* [Exercise instructions] Give again, exactly as written, each line of the material below starting at the line that contains "CN5 pin 1: COM -> NO" and ending at the line that contains "Q4: NMOS IRLZ44N". Both ends count, and no other line does.

* [Excerpted records]
====
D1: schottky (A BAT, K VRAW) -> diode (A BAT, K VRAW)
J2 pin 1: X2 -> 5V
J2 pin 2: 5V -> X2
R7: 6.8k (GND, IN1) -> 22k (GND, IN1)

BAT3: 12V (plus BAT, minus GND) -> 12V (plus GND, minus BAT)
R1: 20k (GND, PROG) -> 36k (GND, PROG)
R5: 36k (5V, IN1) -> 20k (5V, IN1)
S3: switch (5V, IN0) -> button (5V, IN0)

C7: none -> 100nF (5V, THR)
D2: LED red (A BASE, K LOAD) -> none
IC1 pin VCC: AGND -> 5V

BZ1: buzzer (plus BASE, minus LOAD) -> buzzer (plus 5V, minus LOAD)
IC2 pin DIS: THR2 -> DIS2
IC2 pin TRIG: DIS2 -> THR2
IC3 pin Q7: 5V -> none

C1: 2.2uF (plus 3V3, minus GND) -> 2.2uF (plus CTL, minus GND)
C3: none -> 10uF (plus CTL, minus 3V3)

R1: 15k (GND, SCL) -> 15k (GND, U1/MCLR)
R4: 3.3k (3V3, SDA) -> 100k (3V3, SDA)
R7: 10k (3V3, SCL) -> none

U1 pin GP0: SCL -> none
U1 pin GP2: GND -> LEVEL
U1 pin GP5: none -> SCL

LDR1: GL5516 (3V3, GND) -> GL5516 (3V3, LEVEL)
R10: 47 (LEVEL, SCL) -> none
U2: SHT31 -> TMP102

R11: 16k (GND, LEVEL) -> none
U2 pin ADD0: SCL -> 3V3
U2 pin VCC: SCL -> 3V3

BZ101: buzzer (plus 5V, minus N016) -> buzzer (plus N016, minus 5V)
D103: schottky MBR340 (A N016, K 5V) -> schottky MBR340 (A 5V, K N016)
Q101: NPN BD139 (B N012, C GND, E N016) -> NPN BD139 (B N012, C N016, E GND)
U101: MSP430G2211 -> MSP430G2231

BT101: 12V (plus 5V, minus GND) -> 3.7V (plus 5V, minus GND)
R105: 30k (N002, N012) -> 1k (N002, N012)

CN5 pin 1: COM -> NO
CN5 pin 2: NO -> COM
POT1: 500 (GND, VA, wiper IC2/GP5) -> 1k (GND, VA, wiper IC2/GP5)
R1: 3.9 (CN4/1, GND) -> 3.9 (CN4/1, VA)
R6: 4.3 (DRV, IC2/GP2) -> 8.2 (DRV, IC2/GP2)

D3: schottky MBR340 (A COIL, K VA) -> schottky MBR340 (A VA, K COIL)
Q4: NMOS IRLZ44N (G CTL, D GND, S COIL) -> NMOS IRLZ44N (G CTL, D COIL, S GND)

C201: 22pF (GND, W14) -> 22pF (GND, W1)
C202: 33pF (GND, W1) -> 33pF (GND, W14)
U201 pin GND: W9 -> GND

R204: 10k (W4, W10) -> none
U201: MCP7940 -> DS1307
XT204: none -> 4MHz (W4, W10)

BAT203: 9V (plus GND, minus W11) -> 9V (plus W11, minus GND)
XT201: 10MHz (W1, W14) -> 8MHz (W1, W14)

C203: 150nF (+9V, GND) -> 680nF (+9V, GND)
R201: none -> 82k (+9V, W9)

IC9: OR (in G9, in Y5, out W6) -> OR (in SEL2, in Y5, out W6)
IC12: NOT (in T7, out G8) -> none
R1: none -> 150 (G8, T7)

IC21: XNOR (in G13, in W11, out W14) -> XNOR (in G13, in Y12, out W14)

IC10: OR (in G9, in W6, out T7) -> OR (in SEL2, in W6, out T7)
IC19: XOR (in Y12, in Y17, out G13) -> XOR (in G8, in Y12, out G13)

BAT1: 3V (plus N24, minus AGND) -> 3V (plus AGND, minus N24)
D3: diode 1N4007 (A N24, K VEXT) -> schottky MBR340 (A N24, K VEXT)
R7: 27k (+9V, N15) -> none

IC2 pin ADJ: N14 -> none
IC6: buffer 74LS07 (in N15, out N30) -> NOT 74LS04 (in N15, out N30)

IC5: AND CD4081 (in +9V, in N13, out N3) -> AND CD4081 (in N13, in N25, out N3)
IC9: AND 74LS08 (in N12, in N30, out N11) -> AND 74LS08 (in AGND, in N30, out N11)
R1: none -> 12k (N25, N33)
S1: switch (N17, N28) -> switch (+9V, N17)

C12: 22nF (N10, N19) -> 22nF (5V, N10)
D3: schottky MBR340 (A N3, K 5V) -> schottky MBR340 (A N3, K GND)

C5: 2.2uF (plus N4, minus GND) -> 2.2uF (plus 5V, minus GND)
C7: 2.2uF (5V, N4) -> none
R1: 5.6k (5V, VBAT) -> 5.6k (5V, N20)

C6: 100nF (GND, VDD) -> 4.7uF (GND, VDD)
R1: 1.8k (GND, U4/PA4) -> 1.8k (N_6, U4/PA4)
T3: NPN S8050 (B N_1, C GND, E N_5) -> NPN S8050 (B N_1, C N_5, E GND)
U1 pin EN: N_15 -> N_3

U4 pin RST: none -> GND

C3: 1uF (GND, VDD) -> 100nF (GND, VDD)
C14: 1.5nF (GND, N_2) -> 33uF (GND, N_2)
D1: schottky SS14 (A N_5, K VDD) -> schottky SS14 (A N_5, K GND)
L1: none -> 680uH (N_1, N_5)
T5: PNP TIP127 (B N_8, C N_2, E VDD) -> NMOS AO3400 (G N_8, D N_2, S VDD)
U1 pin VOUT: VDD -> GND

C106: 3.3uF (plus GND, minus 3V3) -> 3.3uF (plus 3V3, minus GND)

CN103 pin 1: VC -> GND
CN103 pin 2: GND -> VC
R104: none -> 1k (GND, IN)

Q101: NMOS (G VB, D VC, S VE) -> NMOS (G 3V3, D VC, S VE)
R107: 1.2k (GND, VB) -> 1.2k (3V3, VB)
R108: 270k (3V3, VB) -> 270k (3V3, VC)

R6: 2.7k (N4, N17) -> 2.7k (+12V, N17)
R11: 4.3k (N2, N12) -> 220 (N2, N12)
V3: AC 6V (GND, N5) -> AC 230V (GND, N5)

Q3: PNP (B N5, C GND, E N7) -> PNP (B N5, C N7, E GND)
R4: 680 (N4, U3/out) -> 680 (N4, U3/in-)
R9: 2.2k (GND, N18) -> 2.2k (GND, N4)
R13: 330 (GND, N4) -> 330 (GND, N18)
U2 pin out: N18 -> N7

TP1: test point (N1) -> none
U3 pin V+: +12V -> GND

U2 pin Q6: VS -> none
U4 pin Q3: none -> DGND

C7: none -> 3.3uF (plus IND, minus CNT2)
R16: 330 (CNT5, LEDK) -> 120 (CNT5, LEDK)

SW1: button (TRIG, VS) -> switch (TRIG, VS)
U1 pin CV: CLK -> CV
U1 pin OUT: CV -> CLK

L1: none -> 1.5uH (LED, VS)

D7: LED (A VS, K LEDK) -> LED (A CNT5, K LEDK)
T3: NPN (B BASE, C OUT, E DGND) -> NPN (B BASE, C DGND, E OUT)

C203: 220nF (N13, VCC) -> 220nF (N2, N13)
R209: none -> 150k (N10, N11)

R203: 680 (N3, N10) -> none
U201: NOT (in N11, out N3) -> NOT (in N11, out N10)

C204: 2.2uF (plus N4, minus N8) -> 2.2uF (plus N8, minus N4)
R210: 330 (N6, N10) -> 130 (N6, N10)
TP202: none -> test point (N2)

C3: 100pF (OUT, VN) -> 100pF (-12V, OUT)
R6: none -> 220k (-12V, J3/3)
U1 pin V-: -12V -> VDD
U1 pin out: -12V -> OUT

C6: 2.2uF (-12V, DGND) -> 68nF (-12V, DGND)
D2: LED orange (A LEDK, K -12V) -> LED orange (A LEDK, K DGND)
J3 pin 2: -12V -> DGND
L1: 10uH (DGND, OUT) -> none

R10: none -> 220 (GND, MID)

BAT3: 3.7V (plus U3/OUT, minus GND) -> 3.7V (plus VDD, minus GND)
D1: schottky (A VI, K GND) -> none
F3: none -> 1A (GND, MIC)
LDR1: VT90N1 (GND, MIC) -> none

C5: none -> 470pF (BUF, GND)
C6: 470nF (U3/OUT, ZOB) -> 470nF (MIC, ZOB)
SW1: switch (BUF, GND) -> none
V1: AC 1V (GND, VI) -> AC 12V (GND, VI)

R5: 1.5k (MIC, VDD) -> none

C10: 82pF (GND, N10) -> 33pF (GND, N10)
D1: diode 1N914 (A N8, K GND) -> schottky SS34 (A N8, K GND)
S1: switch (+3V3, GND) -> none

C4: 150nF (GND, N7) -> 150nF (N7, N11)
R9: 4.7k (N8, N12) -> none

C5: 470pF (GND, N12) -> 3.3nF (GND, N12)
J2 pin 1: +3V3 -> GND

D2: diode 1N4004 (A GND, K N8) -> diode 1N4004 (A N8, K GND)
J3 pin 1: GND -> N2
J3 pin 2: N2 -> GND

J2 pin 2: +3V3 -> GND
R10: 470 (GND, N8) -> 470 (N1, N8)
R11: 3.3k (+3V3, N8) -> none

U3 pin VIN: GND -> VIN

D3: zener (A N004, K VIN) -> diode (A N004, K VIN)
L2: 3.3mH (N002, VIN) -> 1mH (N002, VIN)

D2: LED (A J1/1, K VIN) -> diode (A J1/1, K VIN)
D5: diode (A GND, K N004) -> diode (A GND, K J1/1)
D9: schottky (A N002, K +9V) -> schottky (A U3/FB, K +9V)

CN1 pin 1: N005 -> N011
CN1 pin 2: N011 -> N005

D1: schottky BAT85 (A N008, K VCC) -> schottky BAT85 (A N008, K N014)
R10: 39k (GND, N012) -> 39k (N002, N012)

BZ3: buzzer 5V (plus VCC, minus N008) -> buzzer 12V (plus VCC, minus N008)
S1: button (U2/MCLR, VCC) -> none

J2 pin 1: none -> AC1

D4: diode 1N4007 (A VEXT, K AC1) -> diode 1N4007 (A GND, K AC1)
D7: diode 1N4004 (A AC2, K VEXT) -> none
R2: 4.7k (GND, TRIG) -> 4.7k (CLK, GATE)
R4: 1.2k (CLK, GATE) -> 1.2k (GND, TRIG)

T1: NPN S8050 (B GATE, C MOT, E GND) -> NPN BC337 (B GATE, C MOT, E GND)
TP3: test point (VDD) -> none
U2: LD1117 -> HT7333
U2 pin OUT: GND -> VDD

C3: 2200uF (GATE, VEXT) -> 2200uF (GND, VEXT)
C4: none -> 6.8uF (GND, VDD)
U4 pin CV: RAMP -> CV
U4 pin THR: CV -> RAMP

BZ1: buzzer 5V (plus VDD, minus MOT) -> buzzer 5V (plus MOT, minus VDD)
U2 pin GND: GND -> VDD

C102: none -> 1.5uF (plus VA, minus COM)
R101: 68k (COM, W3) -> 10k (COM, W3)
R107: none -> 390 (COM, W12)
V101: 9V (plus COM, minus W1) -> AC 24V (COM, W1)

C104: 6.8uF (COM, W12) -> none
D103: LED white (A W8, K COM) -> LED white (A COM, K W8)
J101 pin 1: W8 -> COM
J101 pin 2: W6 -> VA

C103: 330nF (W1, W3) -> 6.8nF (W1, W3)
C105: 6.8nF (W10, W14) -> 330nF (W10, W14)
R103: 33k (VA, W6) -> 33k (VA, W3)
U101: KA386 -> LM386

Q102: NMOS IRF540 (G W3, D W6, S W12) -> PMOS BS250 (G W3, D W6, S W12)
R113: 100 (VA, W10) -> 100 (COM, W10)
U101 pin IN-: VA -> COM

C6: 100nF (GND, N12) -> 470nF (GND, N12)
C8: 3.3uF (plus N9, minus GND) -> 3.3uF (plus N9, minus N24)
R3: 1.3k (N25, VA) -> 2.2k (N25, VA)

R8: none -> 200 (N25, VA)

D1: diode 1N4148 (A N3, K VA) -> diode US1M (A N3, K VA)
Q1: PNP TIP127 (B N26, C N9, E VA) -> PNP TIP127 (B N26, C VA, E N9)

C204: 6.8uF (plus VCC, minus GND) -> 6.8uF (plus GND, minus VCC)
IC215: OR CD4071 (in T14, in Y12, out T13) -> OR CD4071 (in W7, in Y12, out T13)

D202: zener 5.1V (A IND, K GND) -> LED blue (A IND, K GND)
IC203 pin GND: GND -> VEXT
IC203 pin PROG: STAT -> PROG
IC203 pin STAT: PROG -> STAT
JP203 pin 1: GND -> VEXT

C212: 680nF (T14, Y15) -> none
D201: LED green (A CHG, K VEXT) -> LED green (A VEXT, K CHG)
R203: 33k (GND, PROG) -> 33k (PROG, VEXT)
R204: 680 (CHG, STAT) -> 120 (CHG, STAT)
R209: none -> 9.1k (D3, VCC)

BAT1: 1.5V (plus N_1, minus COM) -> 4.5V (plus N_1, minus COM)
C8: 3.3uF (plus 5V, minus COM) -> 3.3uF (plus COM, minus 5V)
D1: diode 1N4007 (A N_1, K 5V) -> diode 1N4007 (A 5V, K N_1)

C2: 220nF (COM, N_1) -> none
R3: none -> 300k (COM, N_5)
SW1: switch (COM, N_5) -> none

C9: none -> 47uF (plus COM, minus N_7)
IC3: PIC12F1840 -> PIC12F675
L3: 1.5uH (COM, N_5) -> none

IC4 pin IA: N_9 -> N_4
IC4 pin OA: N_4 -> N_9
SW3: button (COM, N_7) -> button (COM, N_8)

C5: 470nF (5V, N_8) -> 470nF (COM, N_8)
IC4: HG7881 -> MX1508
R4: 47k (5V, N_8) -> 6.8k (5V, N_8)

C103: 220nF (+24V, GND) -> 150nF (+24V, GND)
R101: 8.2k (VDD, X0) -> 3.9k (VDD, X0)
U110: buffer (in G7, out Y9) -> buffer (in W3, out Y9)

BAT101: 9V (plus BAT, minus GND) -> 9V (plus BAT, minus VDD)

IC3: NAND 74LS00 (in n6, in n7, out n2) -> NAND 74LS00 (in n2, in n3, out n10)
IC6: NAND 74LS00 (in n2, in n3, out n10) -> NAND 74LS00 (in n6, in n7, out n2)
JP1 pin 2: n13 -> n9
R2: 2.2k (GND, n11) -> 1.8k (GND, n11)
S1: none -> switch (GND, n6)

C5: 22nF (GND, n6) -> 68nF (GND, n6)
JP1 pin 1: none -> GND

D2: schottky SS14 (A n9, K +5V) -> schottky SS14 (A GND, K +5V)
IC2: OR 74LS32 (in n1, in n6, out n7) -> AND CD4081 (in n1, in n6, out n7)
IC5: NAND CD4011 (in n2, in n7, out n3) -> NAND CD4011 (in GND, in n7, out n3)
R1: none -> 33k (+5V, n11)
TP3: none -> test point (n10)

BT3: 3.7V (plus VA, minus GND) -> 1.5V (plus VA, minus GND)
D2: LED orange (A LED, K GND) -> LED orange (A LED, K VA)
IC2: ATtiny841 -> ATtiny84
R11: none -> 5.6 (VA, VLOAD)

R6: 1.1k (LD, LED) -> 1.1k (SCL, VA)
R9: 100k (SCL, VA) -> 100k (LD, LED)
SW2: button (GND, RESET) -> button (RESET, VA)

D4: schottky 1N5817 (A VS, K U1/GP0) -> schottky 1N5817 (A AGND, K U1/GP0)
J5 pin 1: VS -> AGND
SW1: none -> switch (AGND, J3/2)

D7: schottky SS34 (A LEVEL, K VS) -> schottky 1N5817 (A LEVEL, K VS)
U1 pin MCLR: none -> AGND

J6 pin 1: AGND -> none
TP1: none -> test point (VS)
====
* [Answer]
CN5 pin 1: COM -> NO
CN5 pin 2: NO -> COM
POT1: 500 (GND, VA, wiper IC2/GP5) -> 1k (GND, VA, wiper IC2/GP5)
R1: 3.9 (CN4/1, GND) -> 3.9 (CN4/1, VA)
R6: 4.3 (DRV, IC2/GP2) -> 8.2 (DRV, IC2/GP2)

D3: schottky MBR340 (A COIL, K VA) -> schottky MBR340 (A VA, K COIL)
Q4: NMOS IRLZ44N (G CTL, D GND, S COIL) -> NMOS IRLZ44N (G CTL, D COIL, S GND)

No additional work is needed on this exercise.